> _PROMPT_: Reproduce all the records word for word. Omit images.

> _DATA RECORDS_:
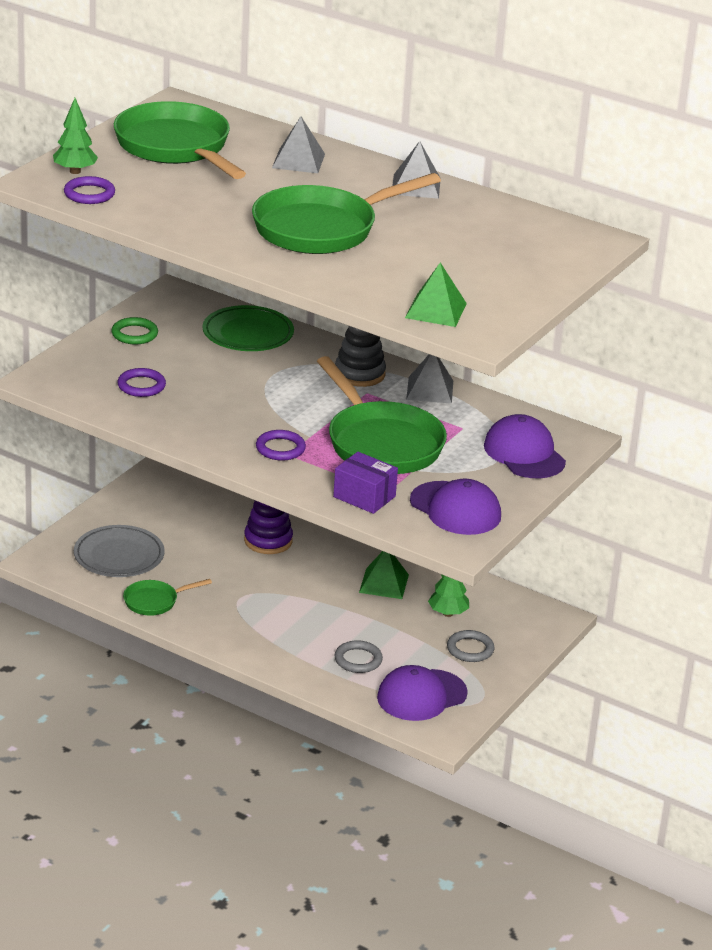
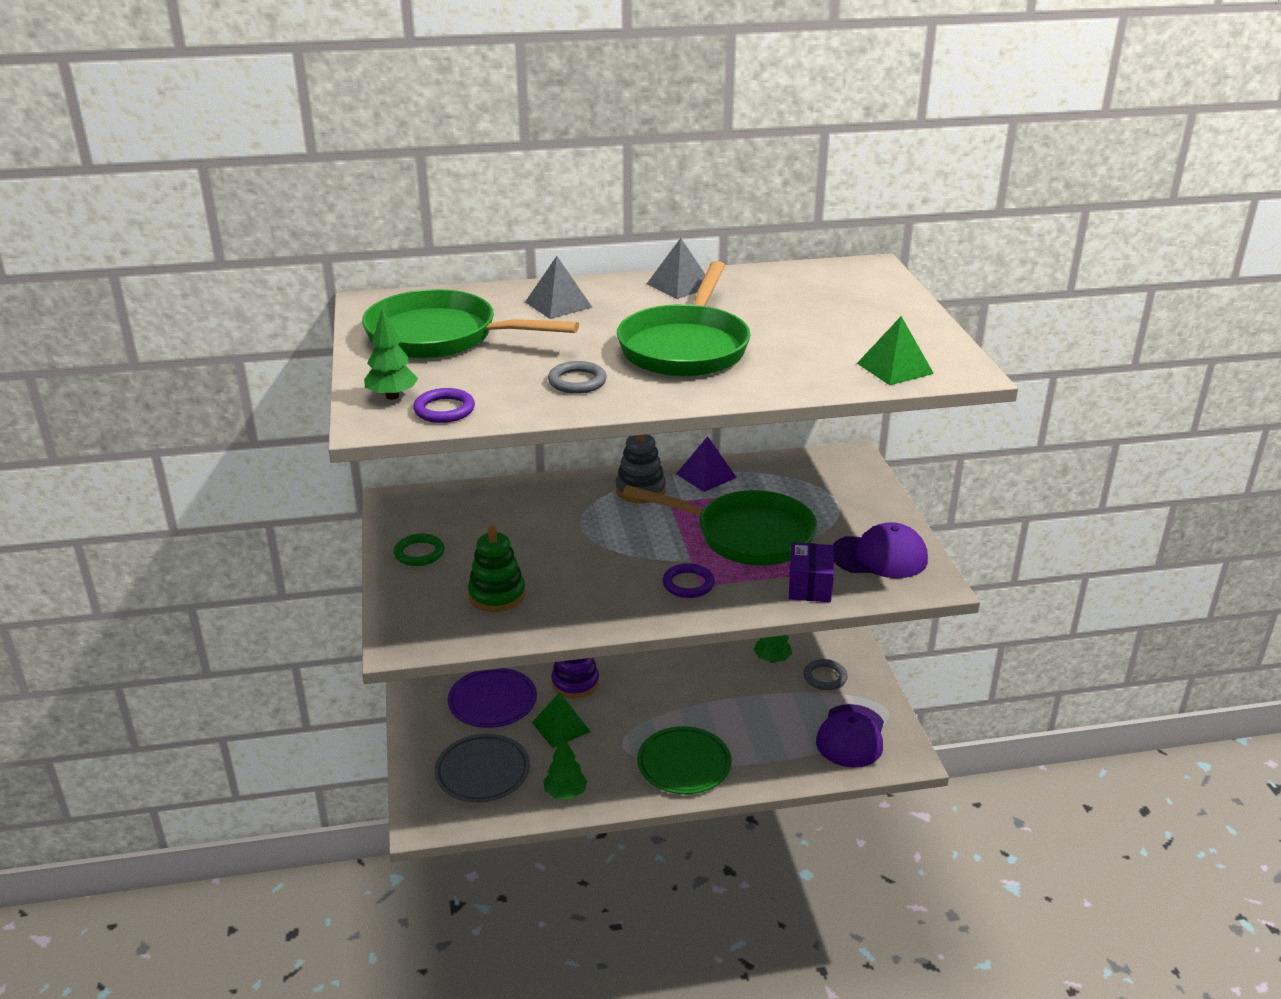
camera: 40 degrees left, 0 degrees up
(141, 386) = (497, 595): purple ring -> green stacking toy
(154, 601) = (565, 793): green pan -> green tree
(190, 518) = (492, 702): none -> purple plate
(248, 334) = (508, 503): green plate -> green plate (684, 764)
(358, 660) = (772, 738): grey ring -> grey ring (577, 381)
(364, 497) = (809, 586): purple box -> purple box turned 75 degrees counterclockwise
(384, 583) = (700, 664): green pyramid -> green pyramid (561, 727)
(429, 390) = (706, 475): grey pyramid -> purple pyramid
(524, 453) = (843, 487): purple cap -> none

> _WRITTEN SOLUTION_:
camera: 40 degrees left, 0 degrees up
(141, 386) = (497, 595): purple ring -> green stacking toy
(154, 601) = (565, 793): green pan -> green tree
(190, 518) = (492, 702): none -> purple plate
(248, 334) = (508, 503): green plate -> green plate (684, 764)
(358, 660) = (772, 738): grey ring -> grey ring (577, 381)
(364, 497) = (809, 586): purple box -> purple box turned 75 degrees counterclockwise
(384, 583) = (700, 664): green pyramid -> green pyramid (561, 727)
(429, 390) = (706, 475): grey pyramid -> purple pyramid
(524, 453) = (843, 487): purple cap -> none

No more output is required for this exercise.